EXERCISE OBJECTIVE - Return the records word for word. Pictures do not belong in the copy.

+ + +

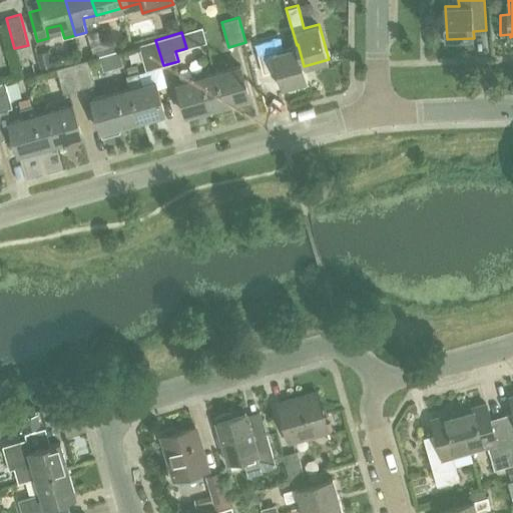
[(106,53),(119,50),(116,37),(103,41),(106,53)]
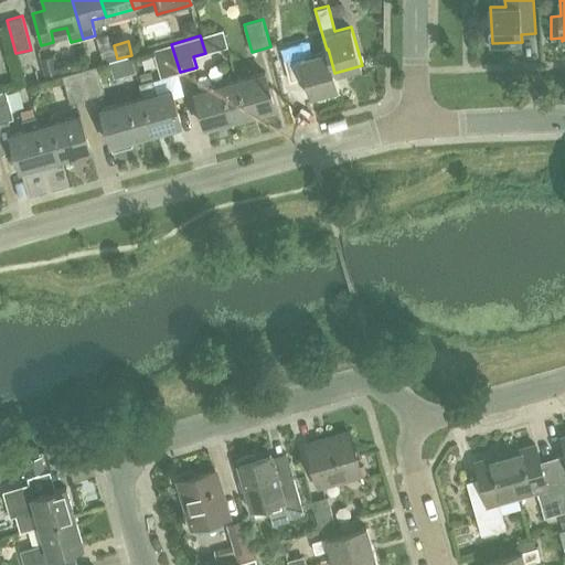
[(328,49),(327,50),(312,53),(309,42),(283,49),(292,81),(306,77),(311,96),(338,88),(333,73),(334,73),(328,49)]
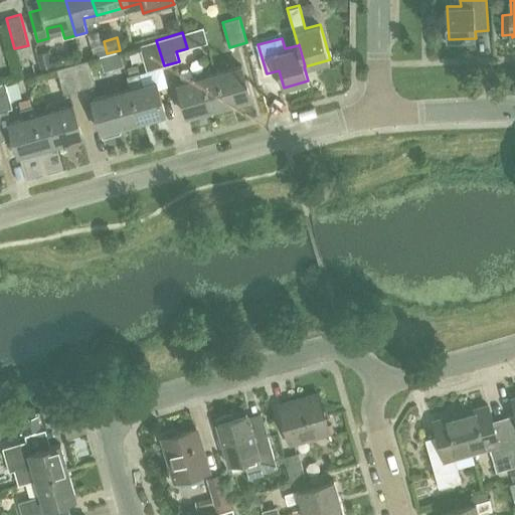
[(147,70),(164,65),(156,40),(140,45),(147,70)]
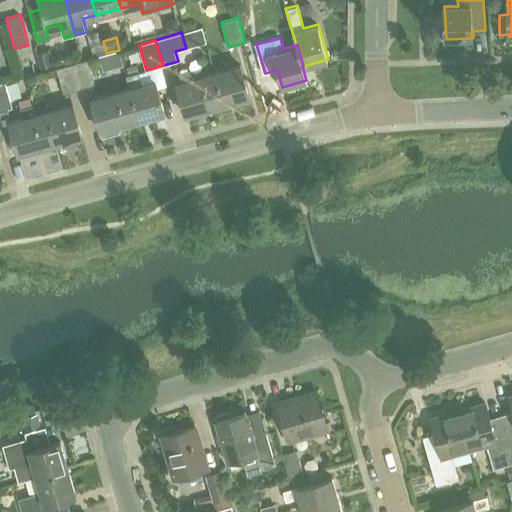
[(94,57),(106,53),(103,41),(91,44),(94,57)]
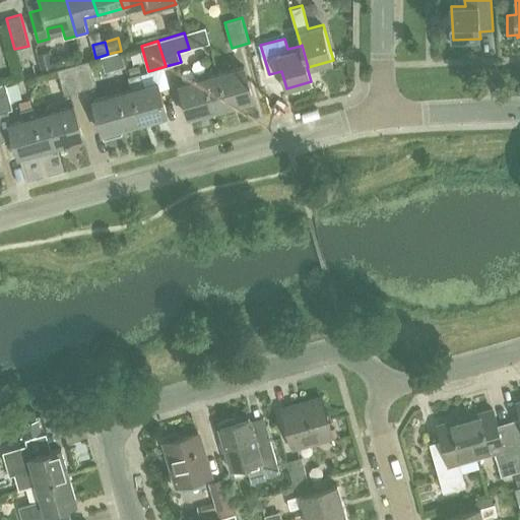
[(81,89),(96,85),(89,60),(74,64),(81,89)]
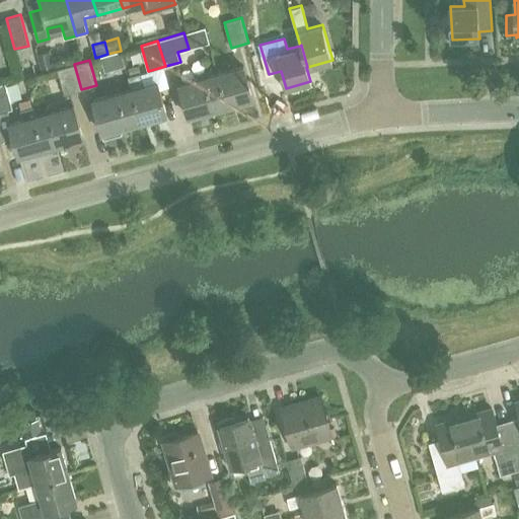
[(64,94),(81,89),(74,64),(57,69),(64,94)]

+ + +

RESPONSE TO THIS EXERCISE -
[(106,53),(119,50),(116,37),(103,41),(106,53)]
[(328,49),(327,50),(312,53),(309,42),(283,49),(292,81),(306,77),(311,96),(338,88),(333,73),(334,73),(328,49)]
[(147,70),(164,65),(156,40),(140,45),(147,70)]
[(94,57),(106,53),(103,41),(91,44),(94,57)]
[(81,89),(96,85),(89,60),(74,64),(81,89)]
[(64,94),(81,89),(74,64),(57,69),(64,94)]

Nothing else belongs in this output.